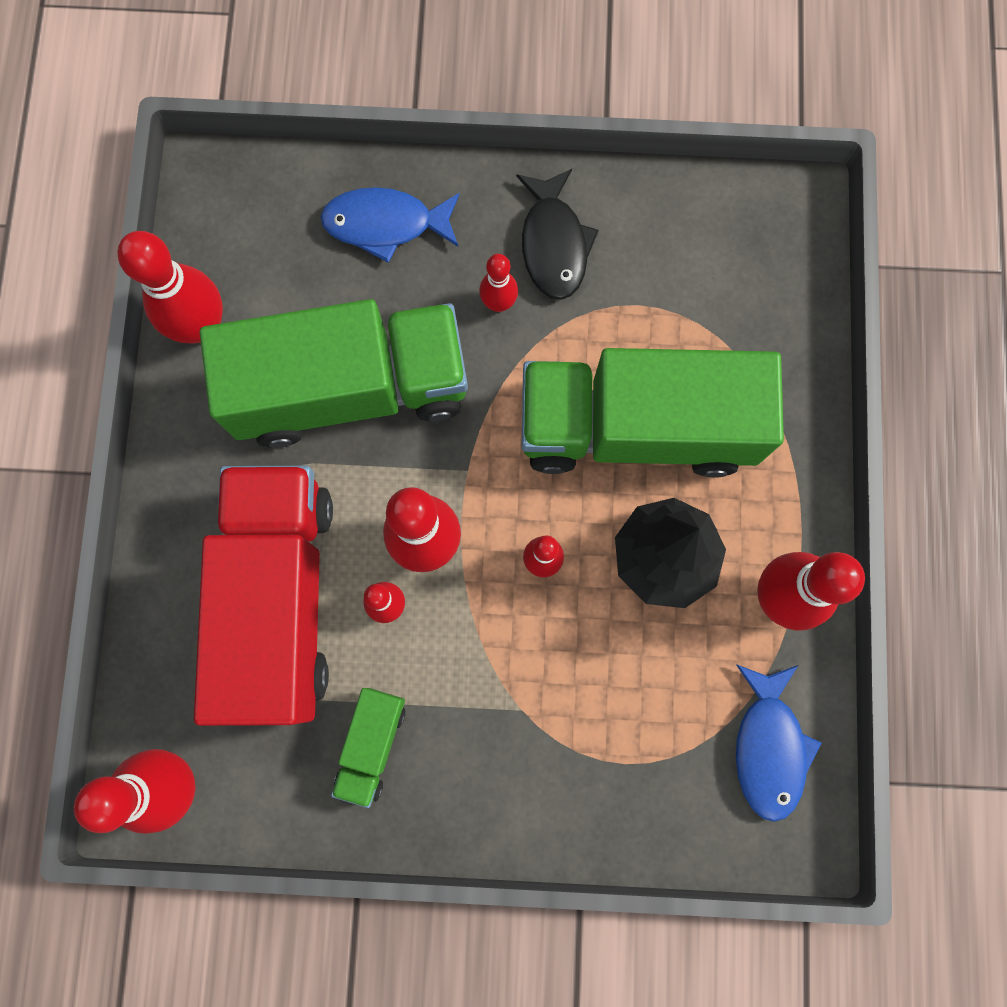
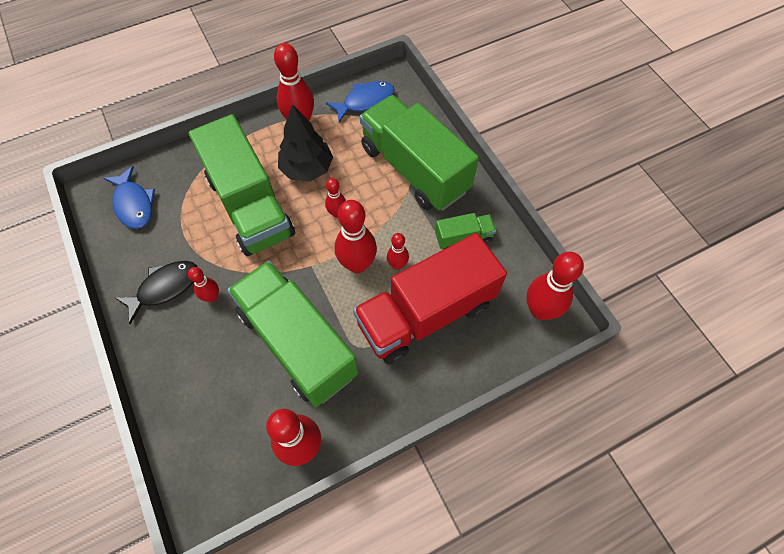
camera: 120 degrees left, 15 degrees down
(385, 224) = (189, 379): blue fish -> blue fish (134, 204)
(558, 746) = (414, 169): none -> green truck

### WORK TASK
Restate the whole listing word for word. Omit the pictures.

### OUTPUT OF THE EXERCISE
camera: 120 degrees left, 15 degrees down
(385, 224) = (189, 379): blue fish -> blue fish (134, 204)
(558, 746) = (414, 169): none -> green truck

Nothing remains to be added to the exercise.